RECORDS SHOWN ▸
----------
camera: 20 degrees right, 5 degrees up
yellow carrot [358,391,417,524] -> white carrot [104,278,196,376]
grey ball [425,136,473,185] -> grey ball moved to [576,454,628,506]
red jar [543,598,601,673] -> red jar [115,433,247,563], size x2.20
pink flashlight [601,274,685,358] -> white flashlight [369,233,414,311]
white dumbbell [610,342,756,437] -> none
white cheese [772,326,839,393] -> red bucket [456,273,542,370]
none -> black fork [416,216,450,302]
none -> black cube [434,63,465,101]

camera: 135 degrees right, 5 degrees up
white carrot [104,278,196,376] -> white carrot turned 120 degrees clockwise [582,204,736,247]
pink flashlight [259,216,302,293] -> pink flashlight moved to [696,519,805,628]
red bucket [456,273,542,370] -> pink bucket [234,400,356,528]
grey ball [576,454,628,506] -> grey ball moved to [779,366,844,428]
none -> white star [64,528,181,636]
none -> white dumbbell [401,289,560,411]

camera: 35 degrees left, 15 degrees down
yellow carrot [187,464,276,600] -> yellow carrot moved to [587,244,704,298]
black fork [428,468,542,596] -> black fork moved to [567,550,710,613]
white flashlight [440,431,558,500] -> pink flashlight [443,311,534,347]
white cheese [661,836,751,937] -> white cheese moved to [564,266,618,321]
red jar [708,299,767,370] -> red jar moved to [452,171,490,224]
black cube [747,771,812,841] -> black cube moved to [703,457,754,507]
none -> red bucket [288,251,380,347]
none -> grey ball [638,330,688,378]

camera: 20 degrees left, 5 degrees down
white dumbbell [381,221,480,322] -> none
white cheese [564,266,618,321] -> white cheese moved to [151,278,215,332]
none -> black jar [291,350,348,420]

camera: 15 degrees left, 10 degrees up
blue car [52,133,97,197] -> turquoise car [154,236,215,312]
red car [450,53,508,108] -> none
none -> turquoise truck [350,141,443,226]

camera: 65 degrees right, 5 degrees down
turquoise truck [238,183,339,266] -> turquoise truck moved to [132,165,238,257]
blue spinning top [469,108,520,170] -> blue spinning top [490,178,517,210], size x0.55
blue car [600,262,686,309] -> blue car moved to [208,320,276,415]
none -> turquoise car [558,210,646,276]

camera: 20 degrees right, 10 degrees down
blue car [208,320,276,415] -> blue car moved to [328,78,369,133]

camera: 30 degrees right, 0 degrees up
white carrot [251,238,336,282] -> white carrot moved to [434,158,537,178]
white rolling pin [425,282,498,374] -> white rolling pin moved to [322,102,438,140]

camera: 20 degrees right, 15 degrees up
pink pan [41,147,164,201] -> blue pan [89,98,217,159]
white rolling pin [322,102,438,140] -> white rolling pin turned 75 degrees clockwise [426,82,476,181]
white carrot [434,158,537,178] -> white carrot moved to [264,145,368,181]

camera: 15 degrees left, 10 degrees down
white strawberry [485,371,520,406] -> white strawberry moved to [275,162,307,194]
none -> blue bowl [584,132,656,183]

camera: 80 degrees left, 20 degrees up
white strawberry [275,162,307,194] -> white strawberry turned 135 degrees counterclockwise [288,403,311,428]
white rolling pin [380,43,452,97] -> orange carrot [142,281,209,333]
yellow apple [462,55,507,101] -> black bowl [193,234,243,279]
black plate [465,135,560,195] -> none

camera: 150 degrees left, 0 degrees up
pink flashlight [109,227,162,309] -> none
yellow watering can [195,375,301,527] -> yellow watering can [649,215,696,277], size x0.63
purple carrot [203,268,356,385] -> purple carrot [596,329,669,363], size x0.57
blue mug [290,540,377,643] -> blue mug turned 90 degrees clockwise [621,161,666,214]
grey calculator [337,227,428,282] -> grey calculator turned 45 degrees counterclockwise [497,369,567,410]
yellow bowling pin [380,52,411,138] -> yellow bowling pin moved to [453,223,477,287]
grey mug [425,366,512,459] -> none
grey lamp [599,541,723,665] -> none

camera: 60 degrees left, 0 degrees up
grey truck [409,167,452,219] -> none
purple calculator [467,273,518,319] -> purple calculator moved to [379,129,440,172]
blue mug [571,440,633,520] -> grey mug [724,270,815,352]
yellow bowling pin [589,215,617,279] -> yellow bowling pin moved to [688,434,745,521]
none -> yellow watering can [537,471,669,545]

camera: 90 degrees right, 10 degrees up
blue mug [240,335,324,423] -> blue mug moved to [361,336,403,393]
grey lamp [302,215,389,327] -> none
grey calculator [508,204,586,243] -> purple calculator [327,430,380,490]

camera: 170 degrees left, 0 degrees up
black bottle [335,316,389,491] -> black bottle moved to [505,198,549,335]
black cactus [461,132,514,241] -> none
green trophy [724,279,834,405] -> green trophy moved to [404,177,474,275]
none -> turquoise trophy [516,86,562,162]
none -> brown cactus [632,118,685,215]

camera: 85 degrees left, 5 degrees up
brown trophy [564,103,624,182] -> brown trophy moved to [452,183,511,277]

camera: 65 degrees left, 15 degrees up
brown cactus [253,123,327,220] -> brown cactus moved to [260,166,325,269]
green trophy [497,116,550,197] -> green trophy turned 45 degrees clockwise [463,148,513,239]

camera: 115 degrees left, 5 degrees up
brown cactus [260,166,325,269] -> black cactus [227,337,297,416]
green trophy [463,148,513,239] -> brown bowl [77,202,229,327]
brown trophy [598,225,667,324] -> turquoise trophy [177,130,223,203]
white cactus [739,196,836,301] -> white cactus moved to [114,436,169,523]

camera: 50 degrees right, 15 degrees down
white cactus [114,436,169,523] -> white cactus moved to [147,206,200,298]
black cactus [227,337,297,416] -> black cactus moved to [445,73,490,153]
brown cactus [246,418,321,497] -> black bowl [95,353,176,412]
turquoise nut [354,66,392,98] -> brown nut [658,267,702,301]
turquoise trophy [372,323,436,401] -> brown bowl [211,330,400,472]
----------
AIM OF THE TASK ▸
Every line from the line containing "red jar [543,598,601,673]" through the line containing "grey ball [576,454,628,506]" in the records above must be retyped exactly. Leave out the rest.

TASK ANSWER ▸
red jar [543,598,601,673] -> red jar [115,433,247,563], size x2.20
pink flashlight [601,274,685,358] -> white flashlight [369,233,414,311]
white dumbbell [610,342,756,437] -> none
white cheese [772,326,839,393] -> red bucket [456,273,542,370]
none -> black fork [416,216,450,302]
none -> black cube [434,63,465,101]

camera: 135 degrees right, 5 degrees up
white carrot [104,278,196,376] -> white carrot turned 120 degrees clockwise [582,204,736,247]
pink flashlight [259,216,302,293] -> pink flashlight moved to [696,519,805,628]
red bucket [456,273,542,370] -> pink bucket [234,400,356,528]
grey ball [576,454,628,506] -> grey ball moved to [779,366,844,428]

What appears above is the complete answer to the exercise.